*** Opening of Records to process ***

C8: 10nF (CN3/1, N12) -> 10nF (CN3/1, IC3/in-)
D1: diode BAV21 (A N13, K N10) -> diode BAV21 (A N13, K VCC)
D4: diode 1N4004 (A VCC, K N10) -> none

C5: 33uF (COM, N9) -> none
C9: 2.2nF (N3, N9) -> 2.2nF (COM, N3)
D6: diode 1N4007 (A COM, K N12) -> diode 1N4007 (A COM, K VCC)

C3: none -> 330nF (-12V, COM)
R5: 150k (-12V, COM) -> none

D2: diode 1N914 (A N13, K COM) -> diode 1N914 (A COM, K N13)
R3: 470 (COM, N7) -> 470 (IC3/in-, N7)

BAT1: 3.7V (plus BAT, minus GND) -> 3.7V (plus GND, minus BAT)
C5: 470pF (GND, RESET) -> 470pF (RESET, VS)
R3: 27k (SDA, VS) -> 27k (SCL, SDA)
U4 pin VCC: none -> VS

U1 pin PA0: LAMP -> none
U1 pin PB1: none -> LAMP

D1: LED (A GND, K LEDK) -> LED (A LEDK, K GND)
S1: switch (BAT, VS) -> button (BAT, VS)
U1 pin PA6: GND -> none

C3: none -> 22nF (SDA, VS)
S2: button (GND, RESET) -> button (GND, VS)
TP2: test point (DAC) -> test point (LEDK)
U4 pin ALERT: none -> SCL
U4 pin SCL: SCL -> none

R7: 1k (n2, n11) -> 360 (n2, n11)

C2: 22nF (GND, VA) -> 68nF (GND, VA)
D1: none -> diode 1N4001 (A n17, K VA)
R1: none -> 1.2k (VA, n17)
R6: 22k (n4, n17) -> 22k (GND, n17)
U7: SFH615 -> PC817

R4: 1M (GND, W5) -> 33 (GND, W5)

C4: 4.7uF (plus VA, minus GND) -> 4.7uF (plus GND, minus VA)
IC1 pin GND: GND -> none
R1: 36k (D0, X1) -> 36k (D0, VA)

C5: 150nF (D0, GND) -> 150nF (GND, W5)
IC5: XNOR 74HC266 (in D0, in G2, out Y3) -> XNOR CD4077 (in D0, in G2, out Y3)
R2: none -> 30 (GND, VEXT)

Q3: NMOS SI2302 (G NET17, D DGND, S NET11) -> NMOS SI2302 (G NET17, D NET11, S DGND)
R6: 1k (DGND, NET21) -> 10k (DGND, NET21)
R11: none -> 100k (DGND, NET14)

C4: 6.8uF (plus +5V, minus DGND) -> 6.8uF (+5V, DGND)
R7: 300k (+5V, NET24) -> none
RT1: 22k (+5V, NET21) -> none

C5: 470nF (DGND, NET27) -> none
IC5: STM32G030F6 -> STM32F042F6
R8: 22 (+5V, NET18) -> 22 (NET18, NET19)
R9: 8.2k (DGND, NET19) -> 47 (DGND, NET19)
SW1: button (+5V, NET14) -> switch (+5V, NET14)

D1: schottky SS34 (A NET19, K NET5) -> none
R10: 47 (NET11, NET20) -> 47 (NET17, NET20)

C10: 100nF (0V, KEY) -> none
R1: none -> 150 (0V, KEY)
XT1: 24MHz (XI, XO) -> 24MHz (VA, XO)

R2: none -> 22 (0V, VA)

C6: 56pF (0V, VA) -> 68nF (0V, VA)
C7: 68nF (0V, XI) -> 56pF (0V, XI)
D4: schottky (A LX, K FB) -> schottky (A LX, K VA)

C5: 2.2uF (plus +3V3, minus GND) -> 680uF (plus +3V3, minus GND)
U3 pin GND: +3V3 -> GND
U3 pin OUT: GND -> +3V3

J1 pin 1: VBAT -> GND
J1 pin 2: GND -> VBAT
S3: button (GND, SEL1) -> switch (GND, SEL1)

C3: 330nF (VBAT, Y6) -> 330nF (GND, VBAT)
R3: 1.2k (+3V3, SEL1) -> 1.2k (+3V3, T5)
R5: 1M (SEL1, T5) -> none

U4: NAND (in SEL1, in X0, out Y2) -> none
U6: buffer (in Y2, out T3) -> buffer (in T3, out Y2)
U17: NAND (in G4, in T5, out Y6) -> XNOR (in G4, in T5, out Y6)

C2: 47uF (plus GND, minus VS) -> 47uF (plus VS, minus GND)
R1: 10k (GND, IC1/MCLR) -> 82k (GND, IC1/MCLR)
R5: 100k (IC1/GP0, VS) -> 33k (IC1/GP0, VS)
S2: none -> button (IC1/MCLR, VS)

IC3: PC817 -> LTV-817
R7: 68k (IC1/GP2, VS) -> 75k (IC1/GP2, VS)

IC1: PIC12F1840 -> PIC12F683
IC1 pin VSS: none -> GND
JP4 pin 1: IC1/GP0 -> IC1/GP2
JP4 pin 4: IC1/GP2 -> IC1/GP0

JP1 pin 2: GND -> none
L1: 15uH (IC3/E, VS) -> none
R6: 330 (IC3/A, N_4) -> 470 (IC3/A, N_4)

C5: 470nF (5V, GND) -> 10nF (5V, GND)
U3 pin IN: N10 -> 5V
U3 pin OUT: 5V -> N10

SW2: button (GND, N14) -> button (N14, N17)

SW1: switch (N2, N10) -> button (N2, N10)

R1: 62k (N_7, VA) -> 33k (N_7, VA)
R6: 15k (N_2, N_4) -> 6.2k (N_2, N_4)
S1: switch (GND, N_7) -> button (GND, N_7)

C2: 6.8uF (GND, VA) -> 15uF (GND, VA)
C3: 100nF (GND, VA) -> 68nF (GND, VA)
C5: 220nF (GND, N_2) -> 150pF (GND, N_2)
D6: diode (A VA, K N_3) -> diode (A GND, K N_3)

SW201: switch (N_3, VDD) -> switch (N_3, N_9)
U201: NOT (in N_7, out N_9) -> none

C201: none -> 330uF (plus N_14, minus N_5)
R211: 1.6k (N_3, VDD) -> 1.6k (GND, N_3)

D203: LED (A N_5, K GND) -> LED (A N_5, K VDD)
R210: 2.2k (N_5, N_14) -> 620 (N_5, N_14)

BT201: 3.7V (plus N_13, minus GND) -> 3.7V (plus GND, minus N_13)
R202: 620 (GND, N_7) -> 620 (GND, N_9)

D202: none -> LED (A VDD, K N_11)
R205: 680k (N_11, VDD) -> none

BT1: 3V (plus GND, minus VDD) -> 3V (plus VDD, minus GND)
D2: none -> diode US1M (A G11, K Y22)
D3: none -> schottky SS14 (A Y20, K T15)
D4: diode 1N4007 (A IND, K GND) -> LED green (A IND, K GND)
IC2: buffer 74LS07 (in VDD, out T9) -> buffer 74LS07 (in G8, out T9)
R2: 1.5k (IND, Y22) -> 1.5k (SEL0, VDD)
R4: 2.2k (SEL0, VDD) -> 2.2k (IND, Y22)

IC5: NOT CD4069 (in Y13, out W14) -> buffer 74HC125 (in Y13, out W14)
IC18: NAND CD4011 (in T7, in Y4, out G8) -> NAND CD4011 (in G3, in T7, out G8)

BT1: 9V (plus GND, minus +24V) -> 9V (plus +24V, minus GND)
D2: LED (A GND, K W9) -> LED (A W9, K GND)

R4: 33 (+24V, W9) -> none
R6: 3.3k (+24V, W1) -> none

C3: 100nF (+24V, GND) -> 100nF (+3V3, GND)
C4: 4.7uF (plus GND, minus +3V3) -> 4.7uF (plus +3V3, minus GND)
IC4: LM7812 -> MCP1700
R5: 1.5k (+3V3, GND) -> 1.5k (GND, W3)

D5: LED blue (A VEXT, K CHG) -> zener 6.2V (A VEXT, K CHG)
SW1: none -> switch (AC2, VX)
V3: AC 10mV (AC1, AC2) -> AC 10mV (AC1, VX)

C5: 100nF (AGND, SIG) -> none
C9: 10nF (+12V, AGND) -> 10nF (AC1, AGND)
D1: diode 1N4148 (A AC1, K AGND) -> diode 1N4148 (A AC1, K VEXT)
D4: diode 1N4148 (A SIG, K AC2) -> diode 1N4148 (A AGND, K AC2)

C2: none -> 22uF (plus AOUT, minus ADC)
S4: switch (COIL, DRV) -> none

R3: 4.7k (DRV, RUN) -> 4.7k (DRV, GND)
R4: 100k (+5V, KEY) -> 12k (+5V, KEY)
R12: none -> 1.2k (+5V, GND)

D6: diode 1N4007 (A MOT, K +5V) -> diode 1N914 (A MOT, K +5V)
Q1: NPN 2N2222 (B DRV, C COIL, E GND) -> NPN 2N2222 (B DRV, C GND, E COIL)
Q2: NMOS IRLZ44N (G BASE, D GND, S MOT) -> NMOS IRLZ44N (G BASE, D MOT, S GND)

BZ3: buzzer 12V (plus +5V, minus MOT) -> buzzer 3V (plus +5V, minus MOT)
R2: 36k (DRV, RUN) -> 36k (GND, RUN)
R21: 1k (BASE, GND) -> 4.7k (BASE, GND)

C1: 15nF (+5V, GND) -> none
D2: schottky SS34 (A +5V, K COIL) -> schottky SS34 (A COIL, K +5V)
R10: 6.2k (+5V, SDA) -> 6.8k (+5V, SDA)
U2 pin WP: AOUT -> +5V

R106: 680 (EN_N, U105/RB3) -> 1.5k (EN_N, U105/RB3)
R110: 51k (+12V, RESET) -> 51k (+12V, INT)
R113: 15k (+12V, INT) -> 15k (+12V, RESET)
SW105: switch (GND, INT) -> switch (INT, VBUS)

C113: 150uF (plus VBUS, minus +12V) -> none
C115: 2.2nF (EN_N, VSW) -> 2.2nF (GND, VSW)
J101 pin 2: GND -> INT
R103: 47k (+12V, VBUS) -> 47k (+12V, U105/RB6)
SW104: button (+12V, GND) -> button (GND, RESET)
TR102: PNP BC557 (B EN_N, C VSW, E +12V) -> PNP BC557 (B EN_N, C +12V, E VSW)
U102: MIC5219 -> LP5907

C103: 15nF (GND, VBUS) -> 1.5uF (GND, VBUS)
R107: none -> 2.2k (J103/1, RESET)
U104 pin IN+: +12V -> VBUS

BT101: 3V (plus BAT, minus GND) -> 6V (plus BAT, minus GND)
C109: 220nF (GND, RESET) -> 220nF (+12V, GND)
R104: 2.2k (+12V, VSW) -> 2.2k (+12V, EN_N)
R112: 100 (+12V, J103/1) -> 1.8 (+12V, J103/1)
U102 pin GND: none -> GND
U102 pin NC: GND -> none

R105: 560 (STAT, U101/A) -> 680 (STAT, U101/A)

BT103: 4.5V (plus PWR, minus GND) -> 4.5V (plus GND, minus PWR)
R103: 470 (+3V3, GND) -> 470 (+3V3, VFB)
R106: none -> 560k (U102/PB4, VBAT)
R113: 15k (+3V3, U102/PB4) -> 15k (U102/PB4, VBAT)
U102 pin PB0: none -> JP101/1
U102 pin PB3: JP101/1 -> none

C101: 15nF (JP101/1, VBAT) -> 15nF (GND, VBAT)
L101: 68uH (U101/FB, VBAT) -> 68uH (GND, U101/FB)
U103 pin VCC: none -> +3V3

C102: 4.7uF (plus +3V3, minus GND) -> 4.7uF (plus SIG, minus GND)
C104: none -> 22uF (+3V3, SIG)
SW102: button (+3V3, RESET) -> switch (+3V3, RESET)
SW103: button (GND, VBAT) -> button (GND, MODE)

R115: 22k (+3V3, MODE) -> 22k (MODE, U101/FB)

*** Close of Records to process ***

▶ What to do
Scan the records above and report every line with the string "VEXT".

▶ Answer for the task
R2: none -> 30 (GND, VEXT)
D5: LED blue (A VEXT, K CHG) -> zener 6.2V (A VEXT, K CHG)
D1: diode 1N4148 (A AC1, K AGND) -> diode 1N4148 (A AC1, K VEXT)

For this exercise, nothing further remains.